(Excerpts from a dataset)

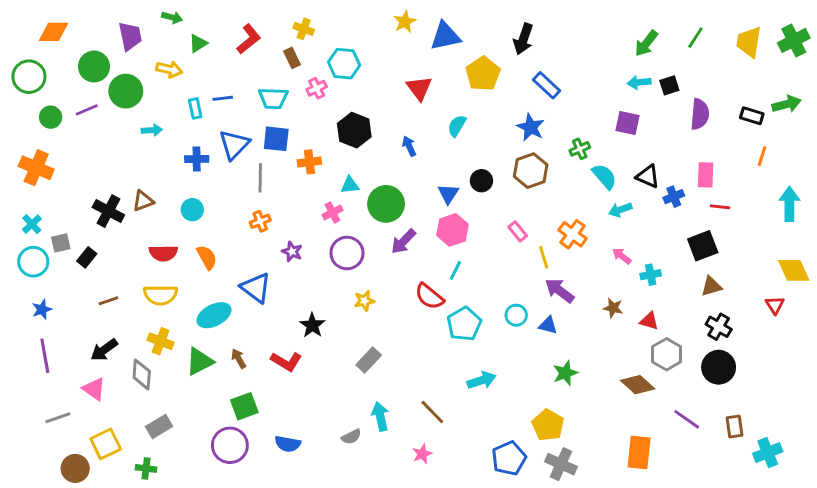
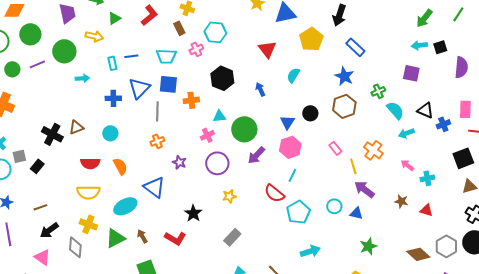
green circle: (94, 67) -> (30, 34), moved
brown line: (108, 301) -> (40, 207), moved
gray hexagon: (667, 354) -> (446, 246), moved

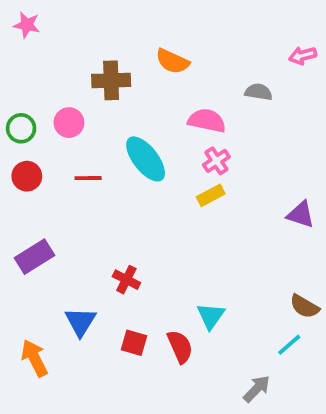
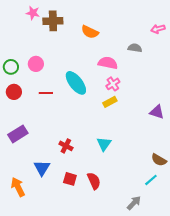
pink star: (27, 25) -> (33, 13), moved
brown cross: (111, 80) -> (53, 21), moved
cyan triangle: (211, 316) -> (104, 144), moved

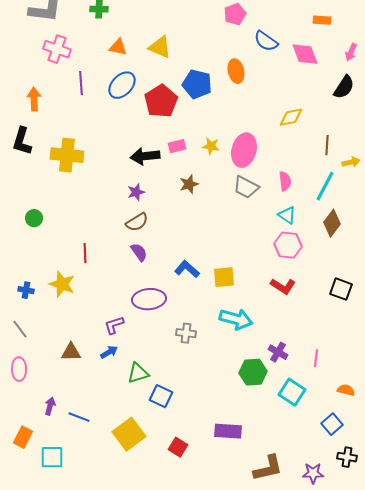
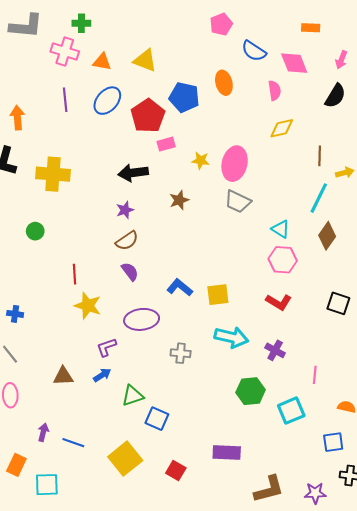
pink cross: (57, 49) -> (65, 52), moved
pink rectangle: (177, 146) -> (166, 144), moved
pink semicircle: (285, 181) -> (274, 90), moved
green circle: (34, 218) -> (35, 231), moved
yellow star: (62, 284) -> (88, 306), moved
purple cross: (278, 352) -> (275, 350), moved
cyan square: (292, 392) -> (291, 411), turned 36
blue square: (332, 424) -> (333, 442), turned 35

# EXERCISE OBJECTIVE:
Print the data above exactly; drop every picture.

# RESPONSE TO THE EXERCISE:
green circle: (94, 67) -> (30, 34), moved
brown line: (108, 301) -> (40, 207), moved
gray hexagon: (667, 354) -> (446, 246), moved

pink star: (27, 25) -> (33, 13), moved
brown cross: (111, 80) -> (53, 21), moved
cyan triangle: (211, 316) -> (104, 144), moved

pink cross: (57, 49) -> (65, 52), moved
pink rectangle: (177, 146) -> (166, 144), moved
pink semicircle: (285, 181) -> (274, 90), moved
green circle: (34, 218) -> (35, 231), moved
yellow star: (62, 284) -> (88, 306), moved
purple cross: (278, 352) -> (275, 350), moved
cyan square: (292, 392) -> (291, 411), turned 36
blue square: (332, 424) -> (333, 442), turned 35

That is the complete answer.